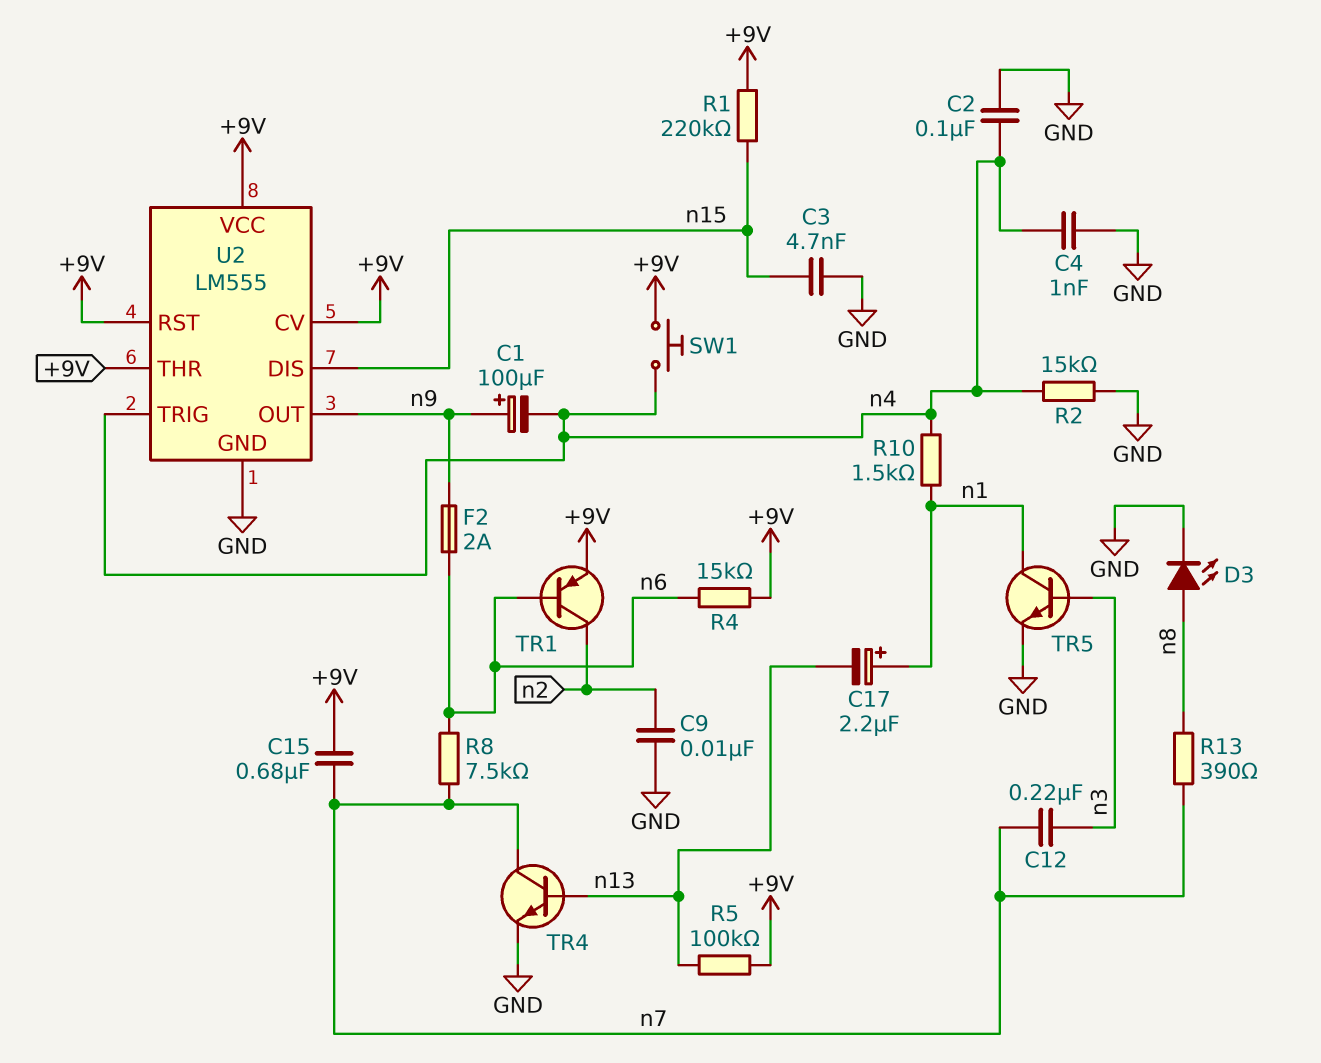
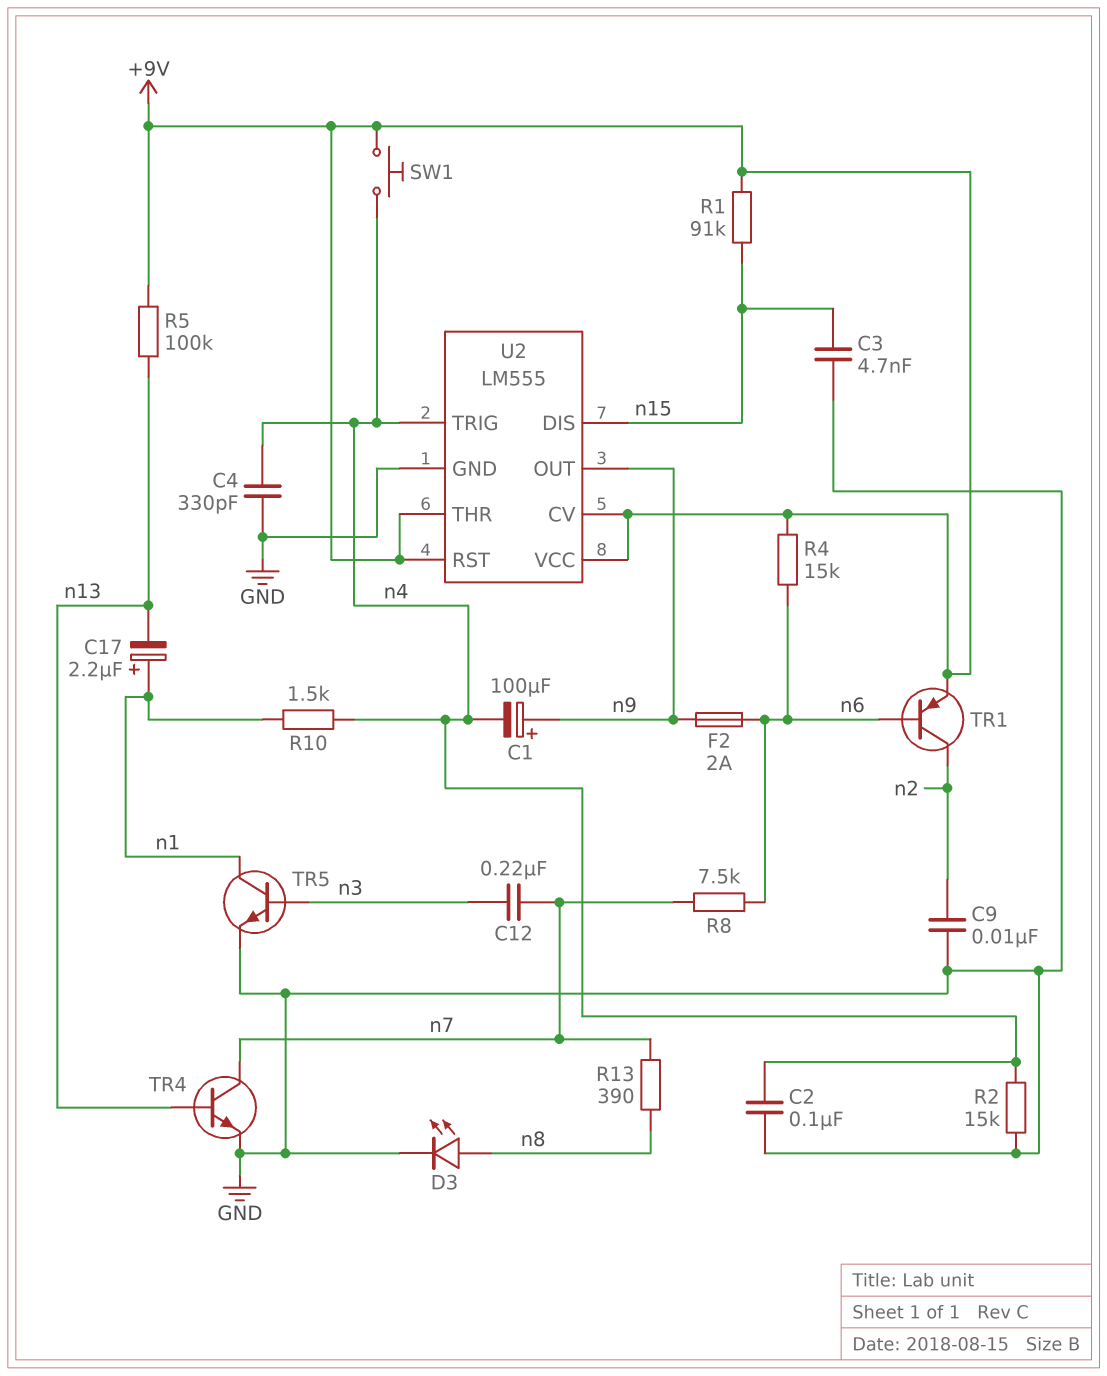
C4: 1nF (GND, n4) -> 330pF (GND, n4)
C15: 680nF (+9V, n7) -> none
R1: 220k (+9V, n15) -> 91k (+9V, n15)

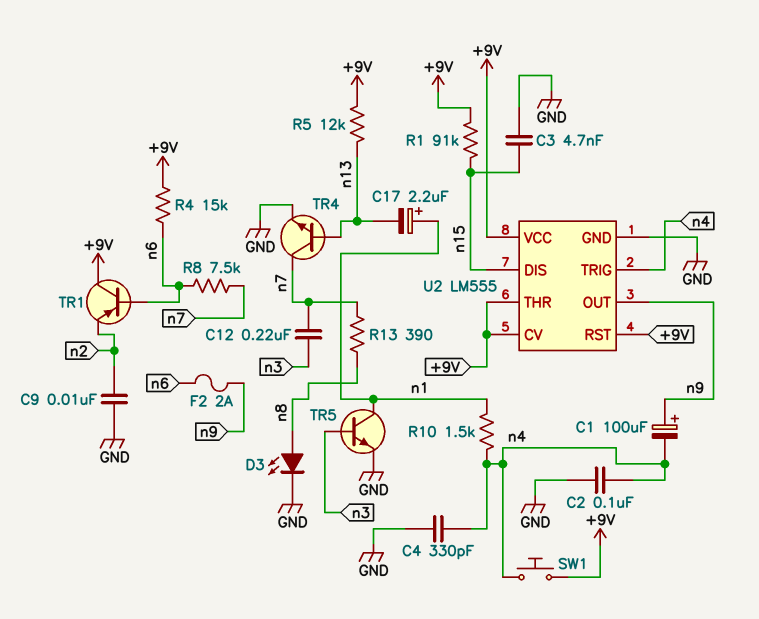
R2: 15k (GND, n4) -> none
R5: 100k (+9V, n13) -> 12k (+9V, n13)
TR1: PNP (B n6, C n2, E +9V) -> PNP (B n6, C +9V, E n2)

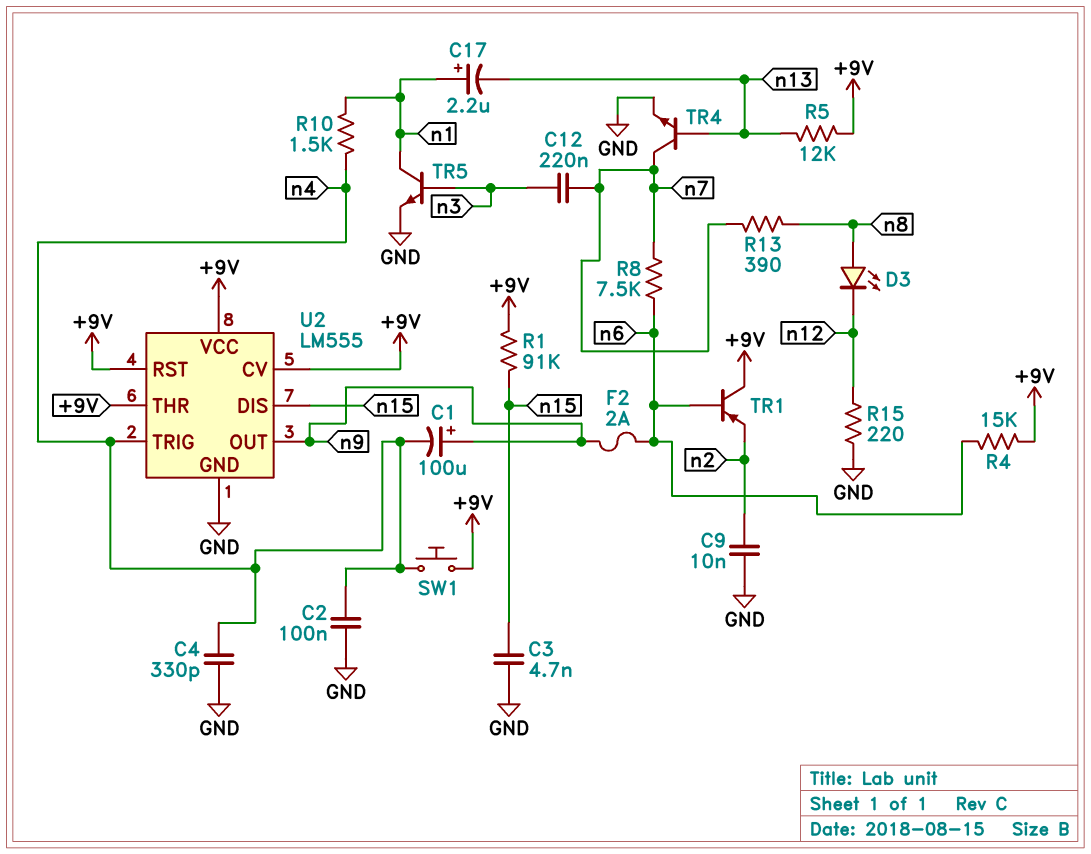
D3: LED (A n8, K GND) -> LED (A n8, K n12)
R15: none -> 220 (GND, n12)

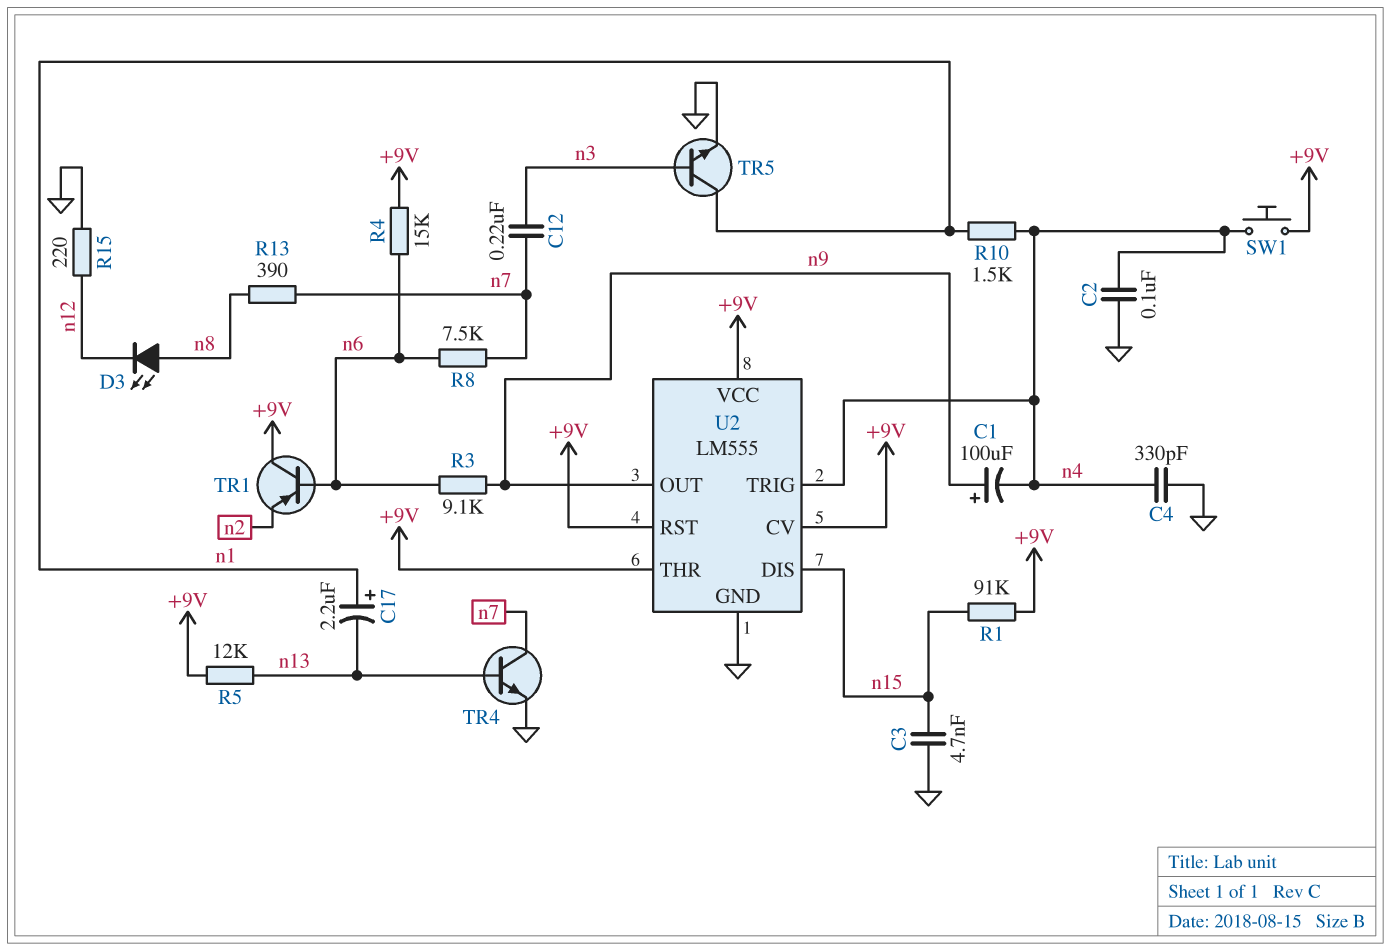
C9: 10nF (GND, n2) -> none
F2: 2A (n6, n9) -> none
R3: none -> 9.1k (n6, n9)

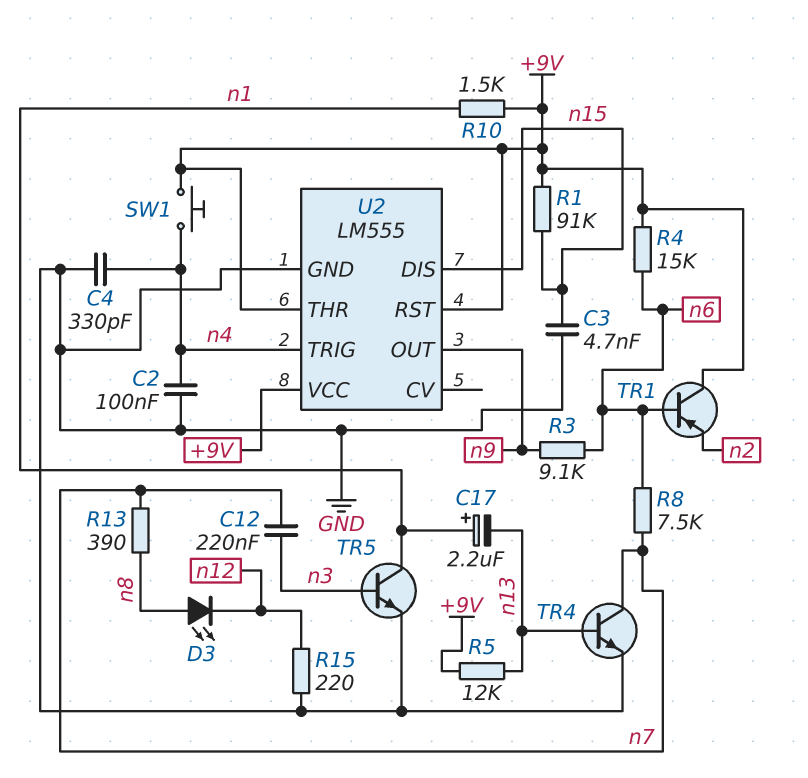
C1: 100uF (plus n9, minus n4) -> none
R10: 1.5k (n1, n4) -> 1.5k (+9V, n1)
U2 pin CV: +9V -> none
___
Task goal
Return the material in full, word for word, and skip the pictures.

Your response
C4: 1nF (GND, n4) -> 330pF (GND, n4)
C15: 680nF (+9V, n7) -> none
R1: 220k (+9V, n15) -> 91k (+9V, n15)

R2: 15k (GND, n4) -> none
R5: 100k (+9V, n13) -> 12k (+9V, n13)
TR1: PNP (B n6, C n2, E +9V) -> PNP (B n6, C +9V, E n2)

D3: LED (A n8, K GND) -> LED (A n8, K n12)
R15: none -> 220 (GND, n12)

C9: 10nF (GND, n2) -> none
F2: 2A (n6, n9) -> none
R3: none -> 9.1k (n6, n9)

C1: 100uF (plus n9, minus n4) -> none
R10: 1.5k (n1, n4) -> 1.5k (+9V, n1)
U2 pin CV: +9V -> none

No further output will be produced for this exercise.